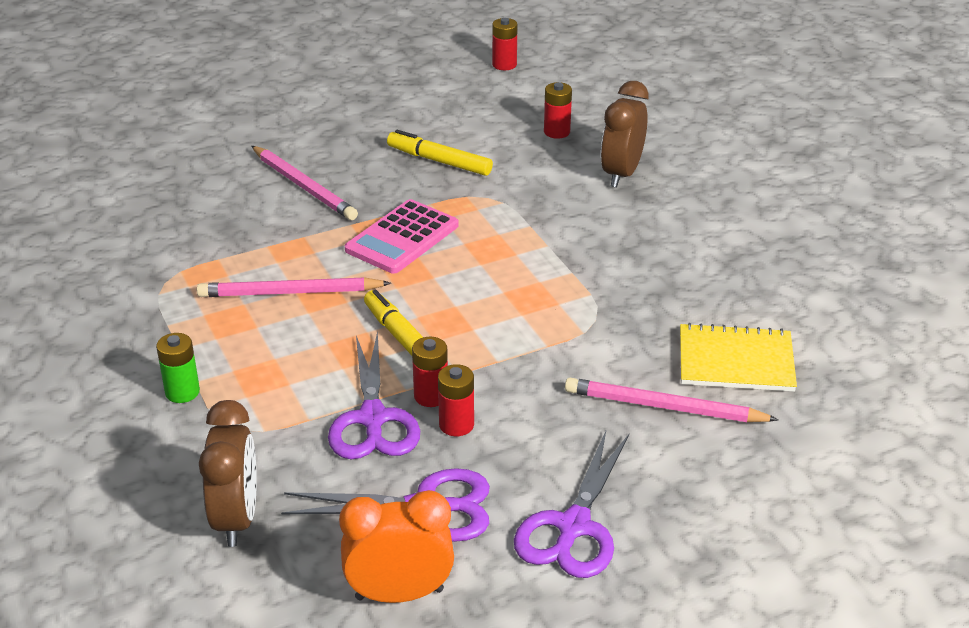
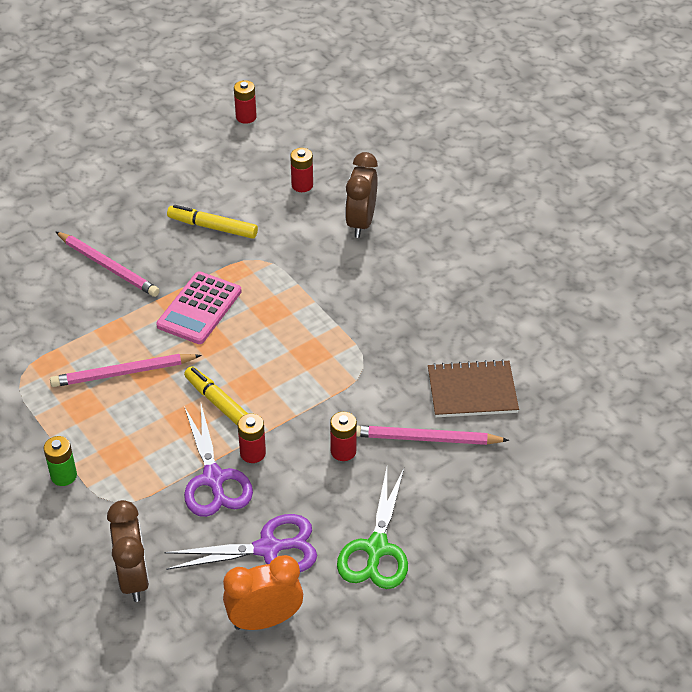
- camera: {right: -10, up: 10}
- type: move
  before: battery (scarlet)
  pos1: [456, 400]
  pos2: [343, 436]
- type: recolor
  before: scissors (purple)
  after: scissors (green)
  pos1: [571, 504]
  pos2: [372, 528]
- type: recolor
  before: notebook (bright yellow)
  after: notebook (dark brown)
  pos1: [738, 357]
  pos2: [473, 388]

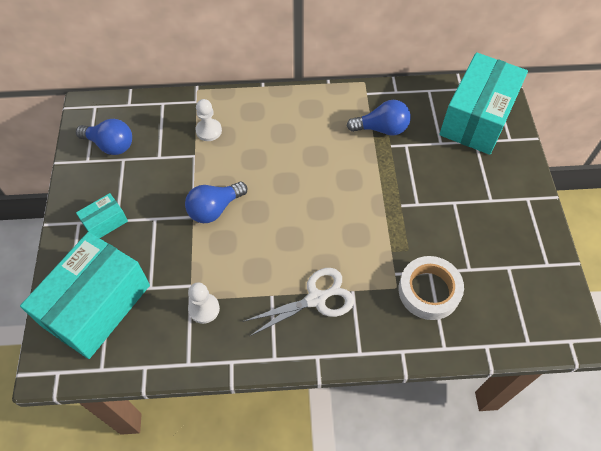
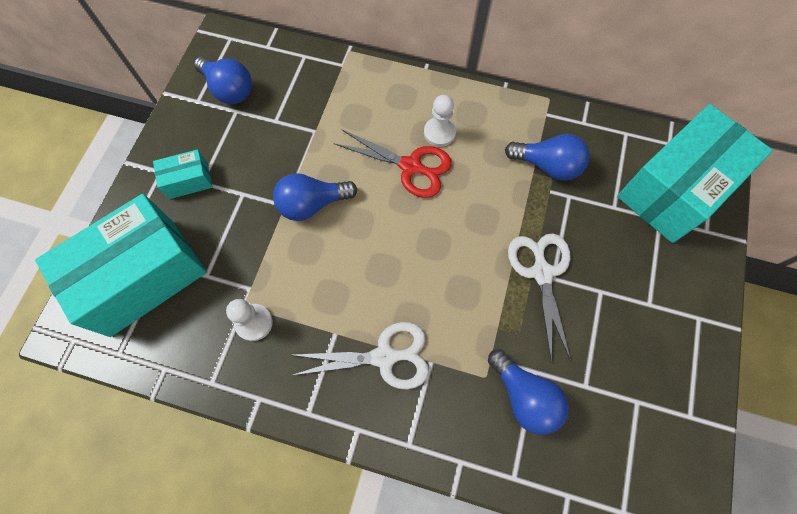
- camera: {right: 20, up: 10}
- type: insert
  after: scissors (scarlet)
  pos2: [393, 163]
- type: move
  before: game pawn (white)
  pos1: [208, 120]
  pos2: [440, 121]
- type: replace
  before: sticky tape (white)
  after: light bulb (blue)
  pos1: [431, 288]
  pos2: [528, 392]
- type: insert
  after: scissors (white)
  pos2: [539, 298]

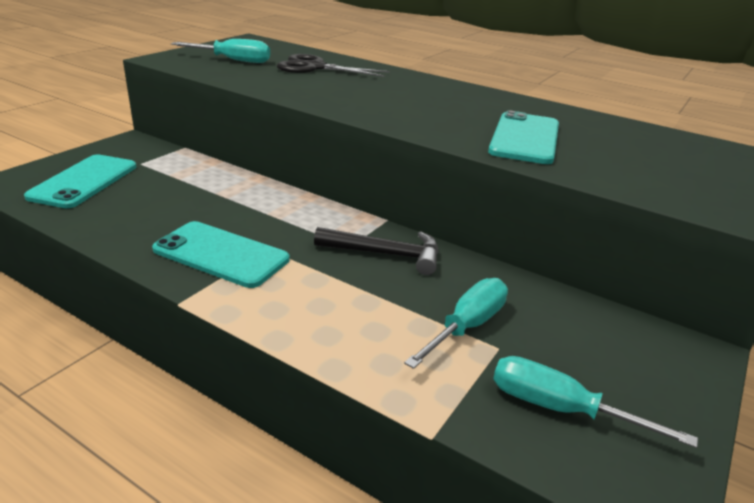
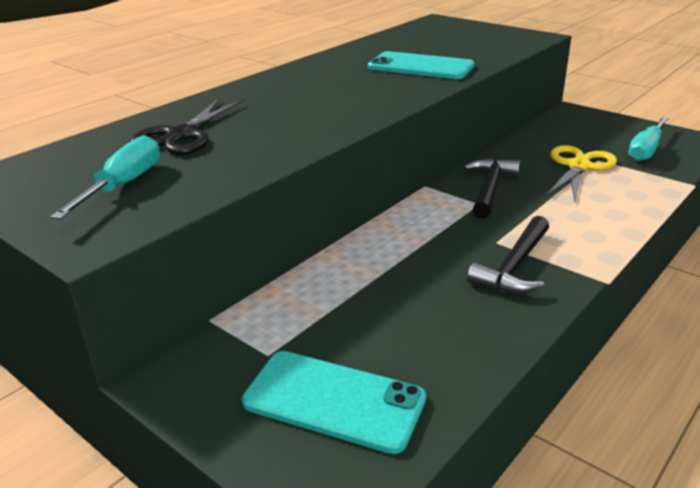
- camera: {right: -80, up: 0}
- type: replace
  before: mobile phone (turquoise)
  after: hammer (ebony)
  pos1: [220, 254]
  pos2: [508, 254]
- type: replace
  before: flat screwdriver (turquoise)
  after: scissors (bright yellow)
  pos1: [456, 323]
  pos2: [581, 174]

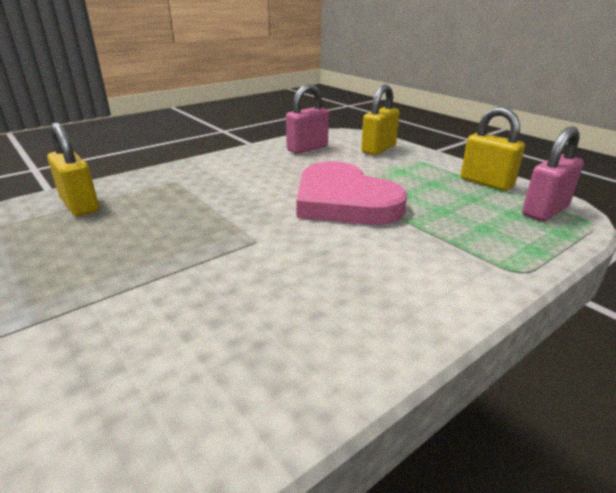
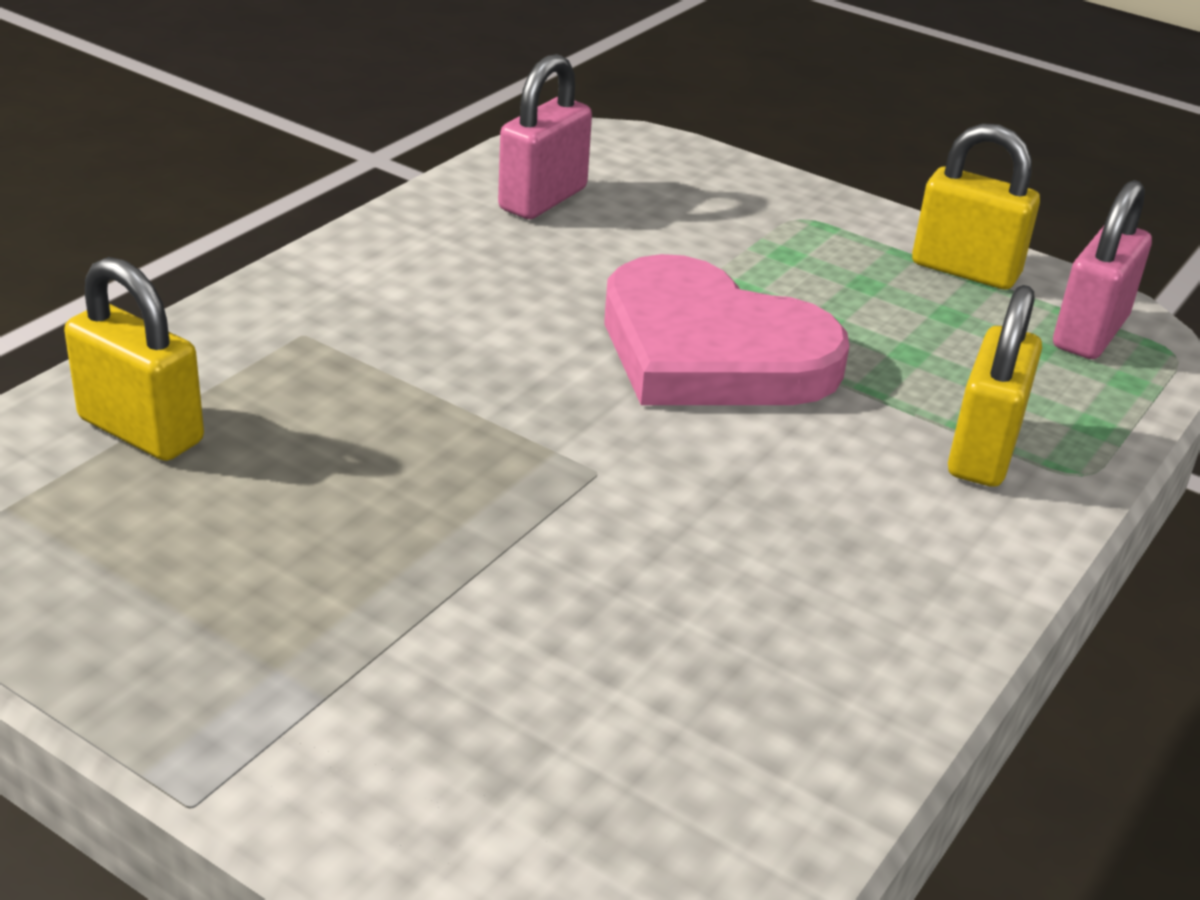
- camera: {right: -20, up: 5}
- type: move
  before: lock (bright yellow)
  pos1: [380, 119]
  pos2: [995, 386]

# [Prompt]
Repeat each of the records exactly as written, except for the pictures, which are to be left out.

# [Solved exercise]
- camera: {right: -10, up: 10}
- type: move
  before: battery (scarlet)
  pos1: [456, 400]
  pos2: [343, 436]
- type: recolor
  before: scissors (purple)
  after: scissors (green)
  pos1: [571, 504]
  pos2: [372, 528]
- type: recolor
  before: notebook (bright yellow)
  after: notebook (dark brown)
  pos1: [738, 357]
  pos2: [473, 388]

- camera: {right: 20, up: 10}
- type: insert
  after: scissors (scarlet)
  pos2: [393, 163]
- type: move
  before: game pawn (white)
  pos1: [208, 120]
  pos2: [440, 121]
- type: replace
  before: sticky tape (white)
  after: light bulb (blue)
  pos1: [431, 288]
  pos2: [528, 392]
- type: insert
  after: scissors (white)
  pos2: [539, 298]

- camera: {right: -80, up: 0}
- type: replace
  before: mobile phone (turquoise)
  after: hammer (ebony)
  pos1: [220, 254]
  pos2: [508, 254]
- type: replace
  before: flat screwdriver (turquoise)
  after: scissors (bright yellow)
  pos1: [456, 323]
  pos2: [581, 174]

- camera: {right: -20, up: 5}
- type: move
  before: lock (bright yellow)
  pos1: [380, 119]
  pos2: [995, 386]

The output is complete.